● **Action item**
Reproduce the records without their pictures, keeping every word as it is.

--

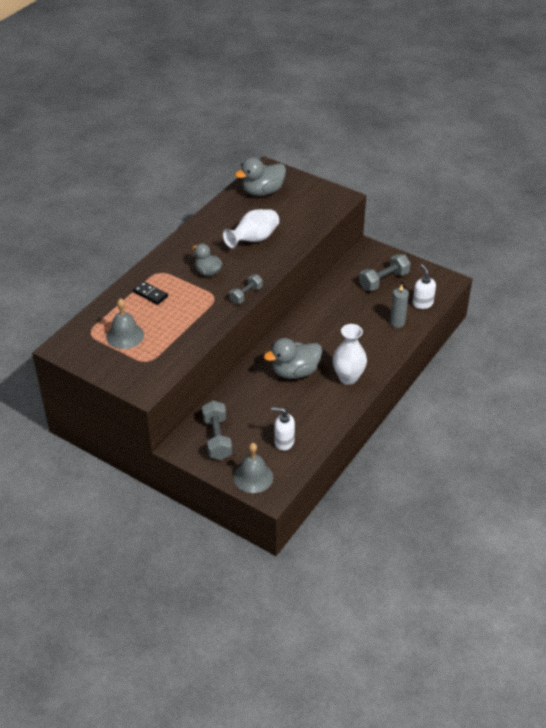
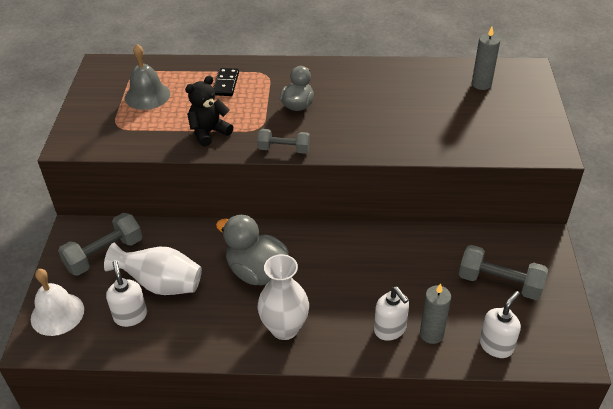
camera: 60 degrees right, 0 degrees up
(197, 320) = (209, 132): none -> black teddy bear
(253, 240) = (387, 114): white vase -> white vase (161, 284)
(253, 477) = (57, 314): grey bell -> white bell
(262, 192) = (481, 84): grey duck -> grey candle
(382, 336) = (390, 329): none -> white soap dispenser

--

● **Answer to the problem**
camera: 60 degrees right, 0 degrees up
(197, 320) = (209, 132): none -> black teddy bear
(253, 240) = (387, 114): white vase -> white vase (161, 284)
(253, 477) = (57, 314): grey bell -> white bell
(262, 192) = (481, 84): grey duck -> grey candle
(382, 336) = (390, 329): none -> white soap dispenser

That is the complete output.